Material for the task:
──────────────────────────────
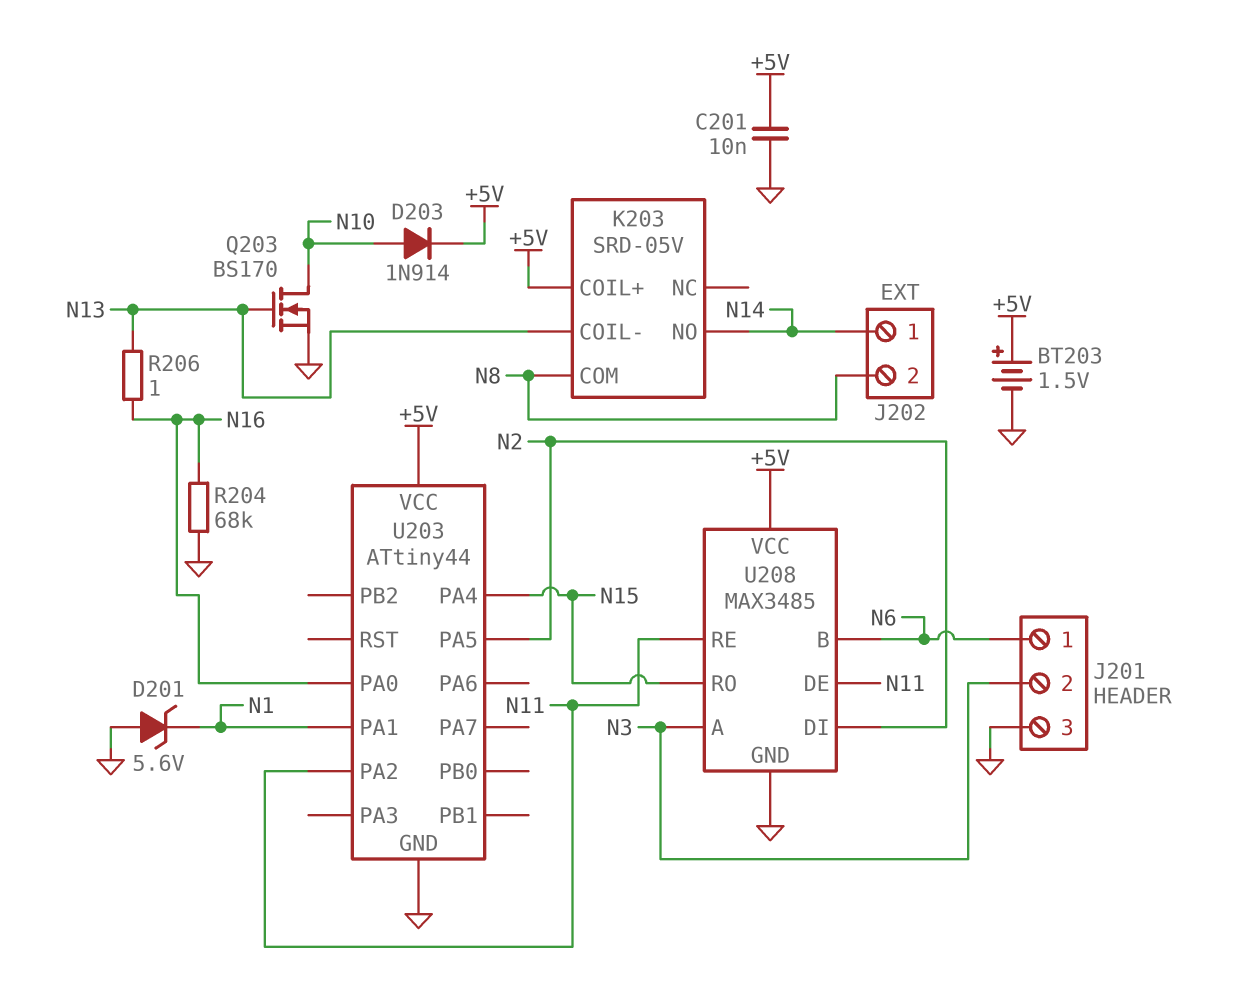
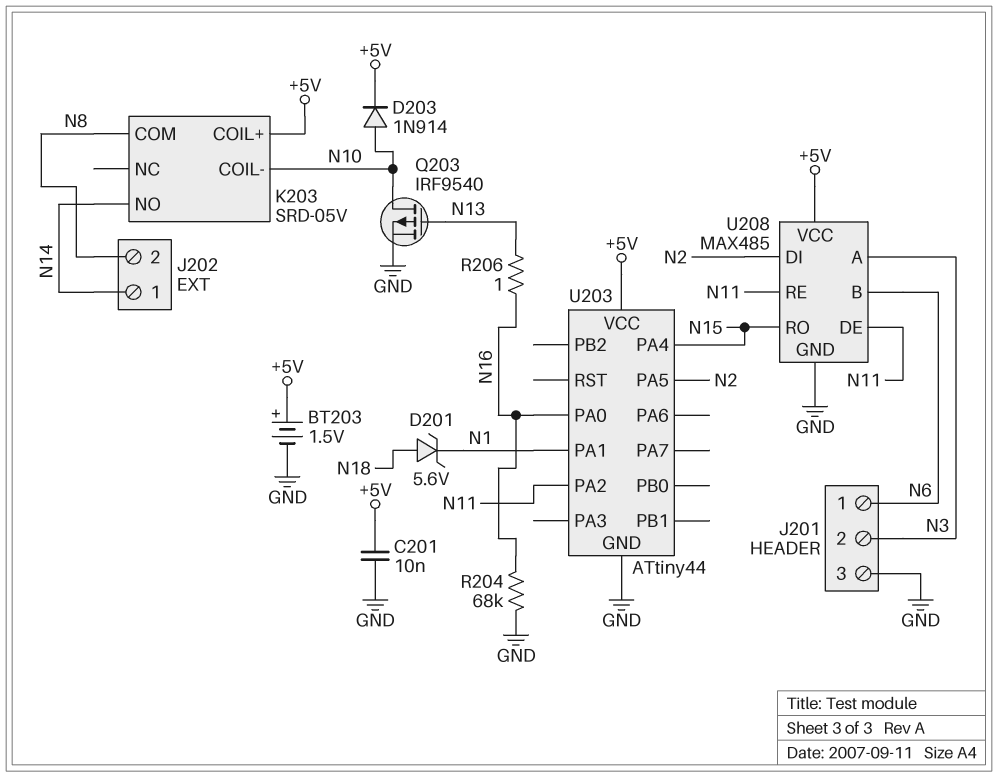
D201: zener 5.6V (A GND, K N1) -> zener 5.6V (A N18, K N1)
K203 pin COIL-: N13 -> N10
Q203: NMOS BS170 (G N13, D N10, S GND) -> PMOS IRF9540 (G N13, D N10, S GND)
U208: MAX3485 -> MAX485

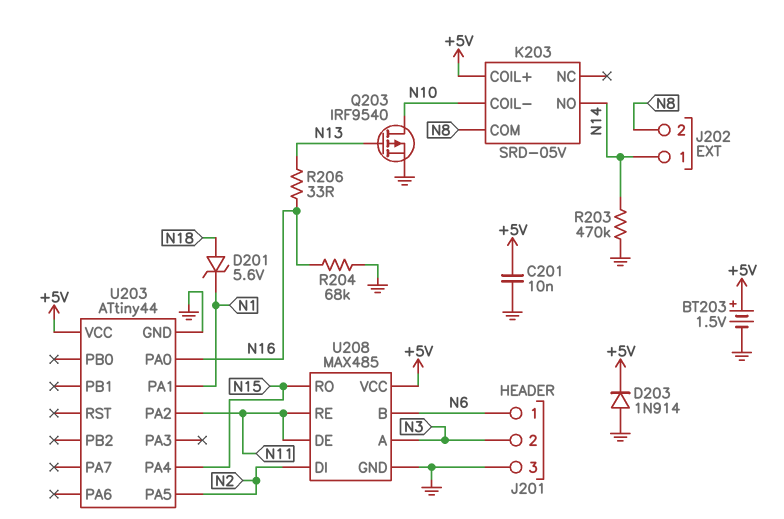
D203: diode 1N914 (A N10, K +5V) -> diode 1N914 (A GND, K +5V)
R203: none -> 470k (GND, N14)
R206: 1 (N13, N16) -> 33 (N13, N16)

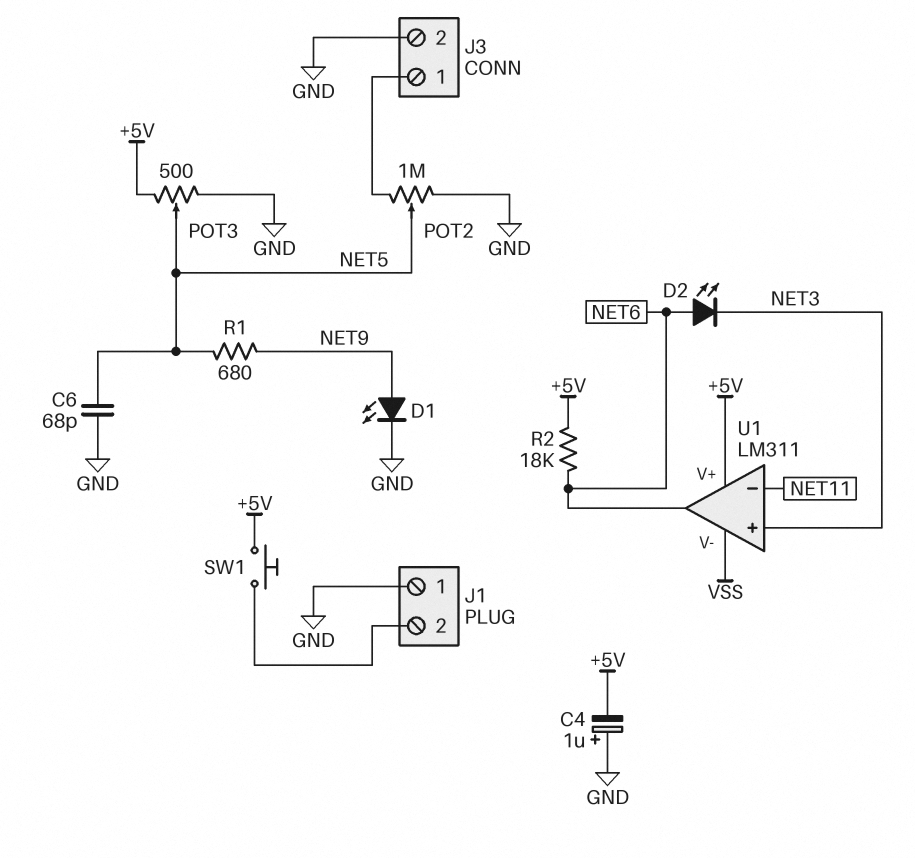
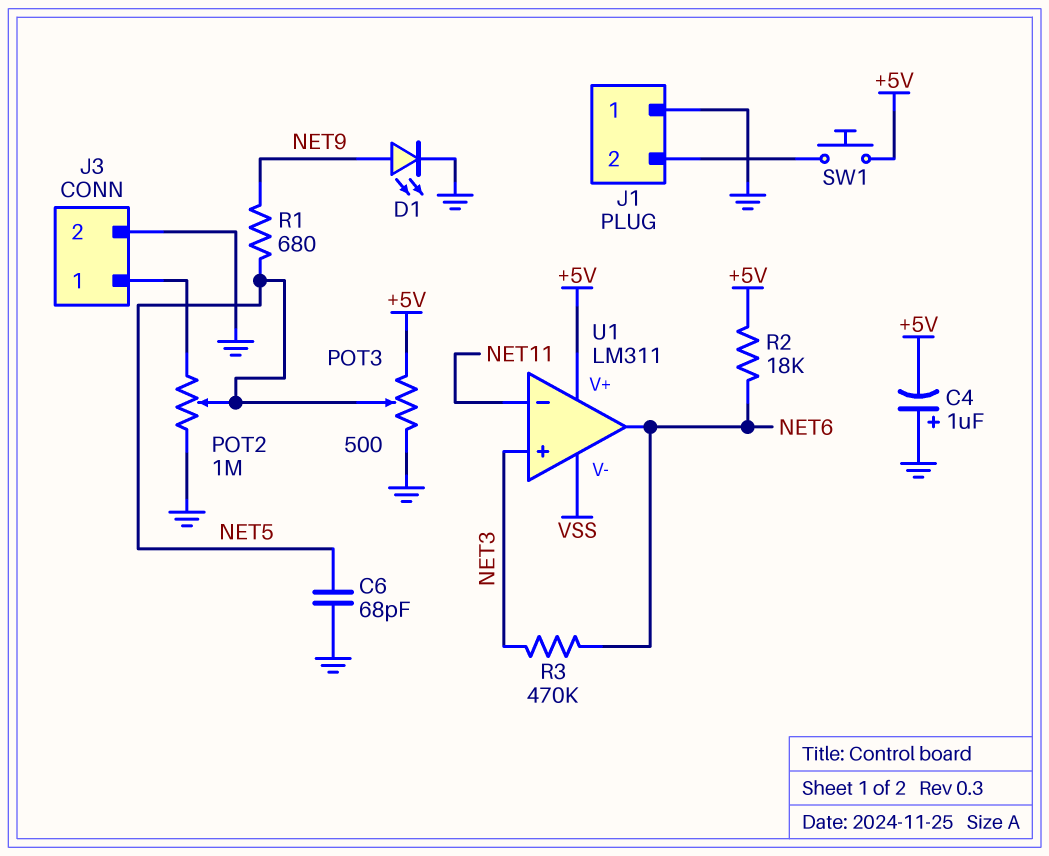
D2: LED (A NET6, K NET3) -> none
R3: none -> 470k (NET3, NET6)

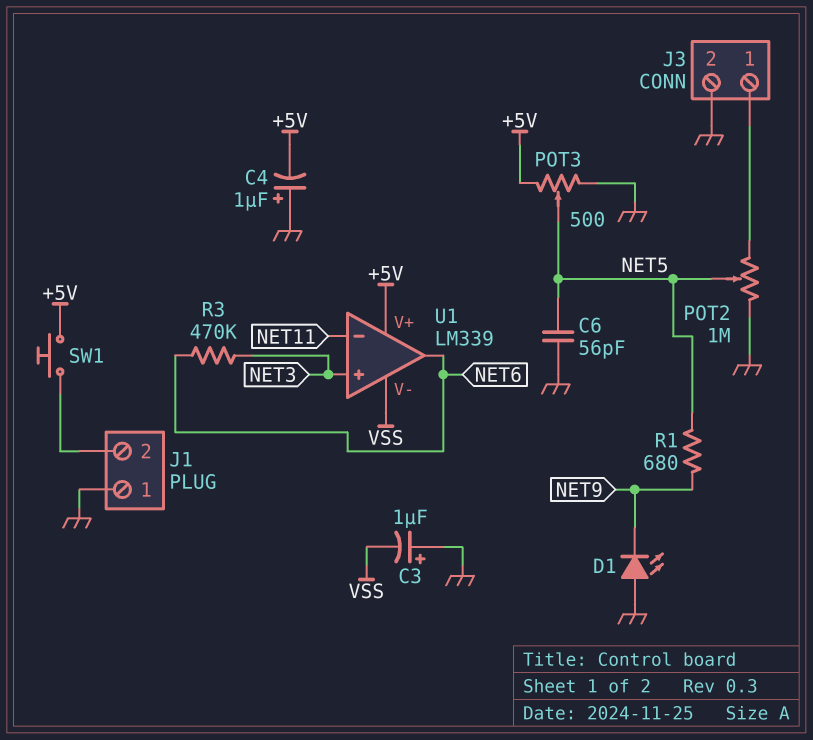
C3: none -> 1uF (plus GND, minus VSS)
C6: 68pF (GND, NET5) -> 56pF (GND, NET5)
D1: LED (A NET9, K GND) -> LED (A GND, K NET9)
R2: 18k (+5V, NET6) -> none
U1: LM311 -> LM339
──────────────────────────────
Your goal: The data should be printed again unchanged; leave its pictures out.

Exercise result:
D201: zener 5.6V (A GND, K N1) -> zener 5.6V (A N18, K N1)
K203 pin COIL-: N13 -> N10
Q203: NMOS BS170 (G N13, D N10, S GND) -> PMOS IRF9540 (G N13, D N10, S GND)
U208: MAX3485 -> MAX485

D203: diode 1N914 (A N10, K +5V) -> diode 1N914 (A GND, K +5V)
R203: none -> 470k (GND, N14)
R206: 1 (N13, N16) -> 33 (N13, N16)

D2: LED (A NET6, K NET3) -> none
R3: none -> 470k (NET3, NET6)

C3: none -> 1uF (plus GND, minus VSS)
C6: 68pF (GND, NET5) -> 56pF (GND, NET5)
D1: LED (A NET9, K GND) -> LED (A GND, K NET9)
R2: 18k (+5V, NET6) -> none
U1: LM311 -> LM339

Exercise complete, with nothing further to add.